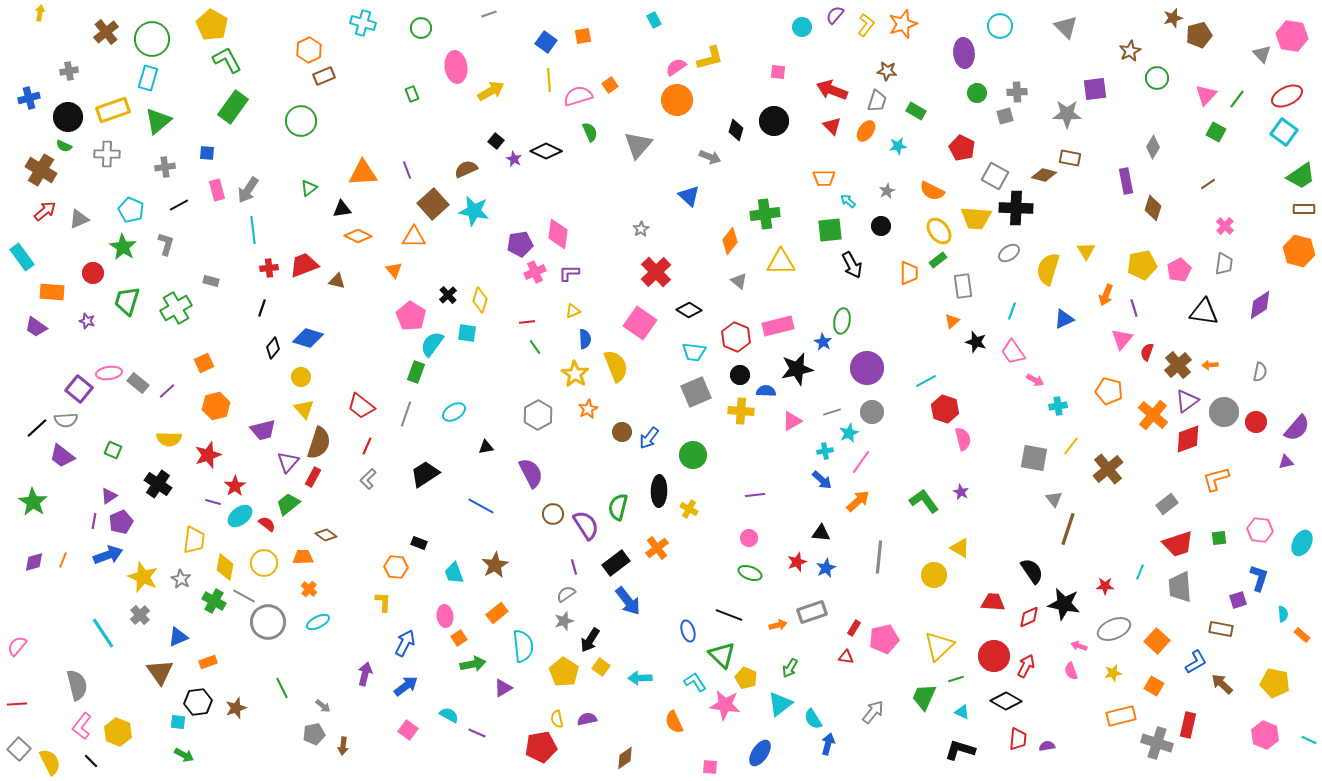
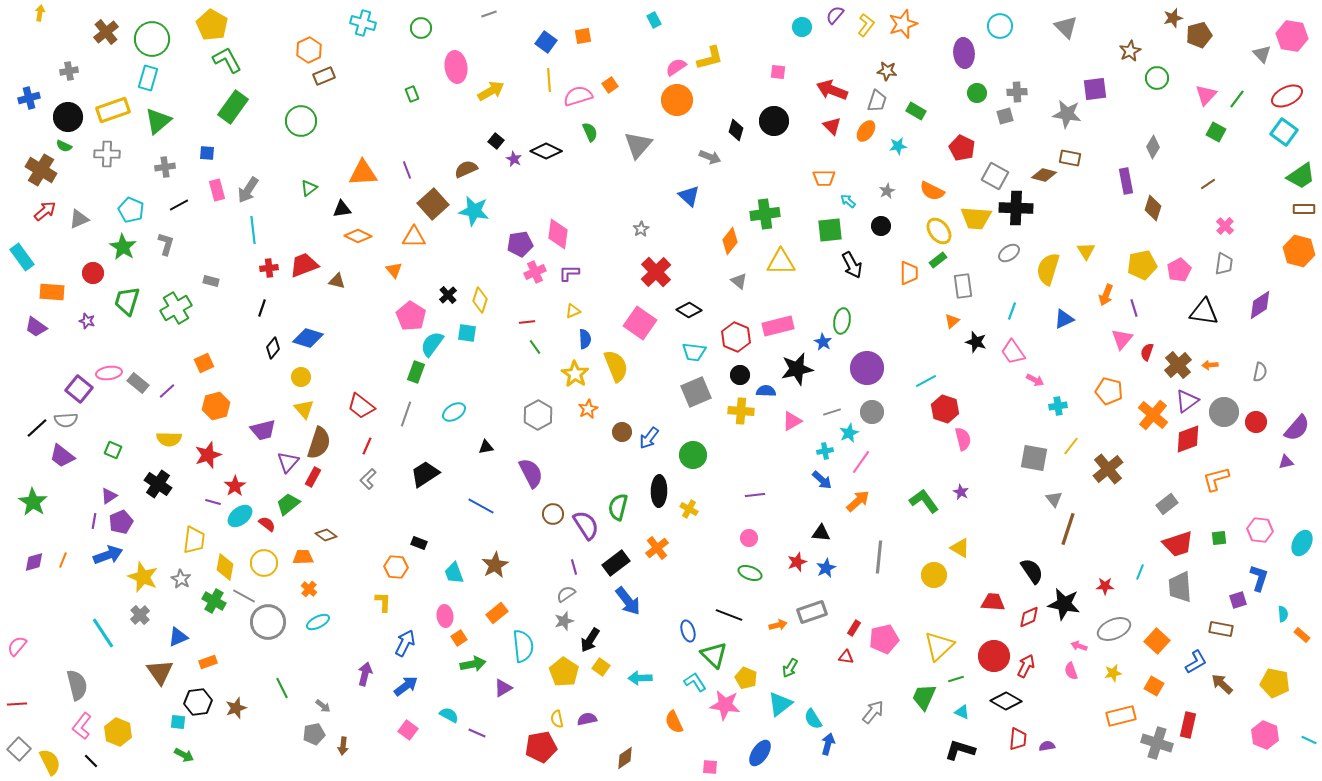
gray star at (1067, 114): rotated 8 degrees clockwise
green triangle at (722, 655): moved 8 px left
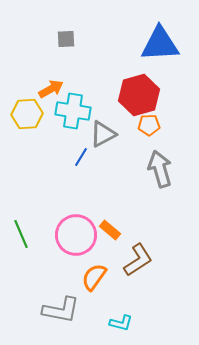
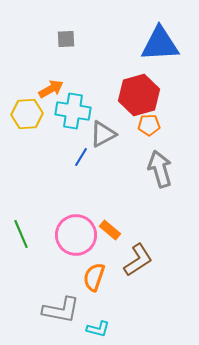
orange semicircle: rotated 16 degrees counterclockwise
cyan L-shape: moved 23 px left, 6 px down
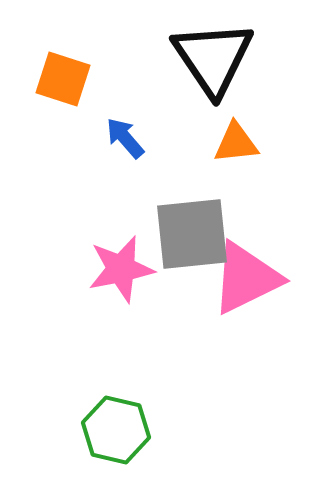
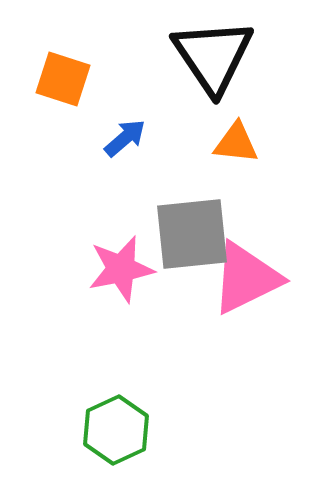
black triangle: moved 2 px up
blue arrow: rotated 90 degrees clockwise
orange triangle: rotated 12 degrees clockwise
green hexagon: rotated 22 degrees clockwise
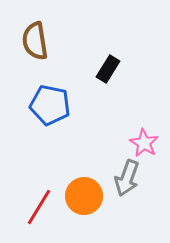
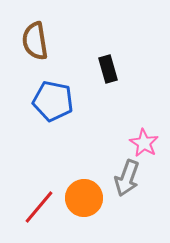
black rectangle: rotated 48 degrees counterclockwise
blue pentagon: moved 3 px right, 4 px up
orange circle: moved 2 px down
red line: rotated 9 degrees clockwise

**WHAT IS EXPECTED**
Give back the listing exactly, without a single picture.

**RESULT OF THE EXERCISE**
gray star at (1067, 114): rotated 8 degrees clockwise
green triangle at (722, 655): moved 8 px left
orange semicircle: rotated 16 degrees counterclockwise
cyan L-shape: moved 23 px left, 6 px down
black triangle: moved 2 px up
blue arrow: rotated 90 degrees clockwise
orange triangle: rotated 12 degrees clockwise
green hexagon: rotated 22 degrees clockwise
black rectangle: rotated 48 degrees counterclockwise
blue pentagon: moved 3 px right, 4 px up
orange circle: moved 2 px down
red line: rotated 9 degrees clockwise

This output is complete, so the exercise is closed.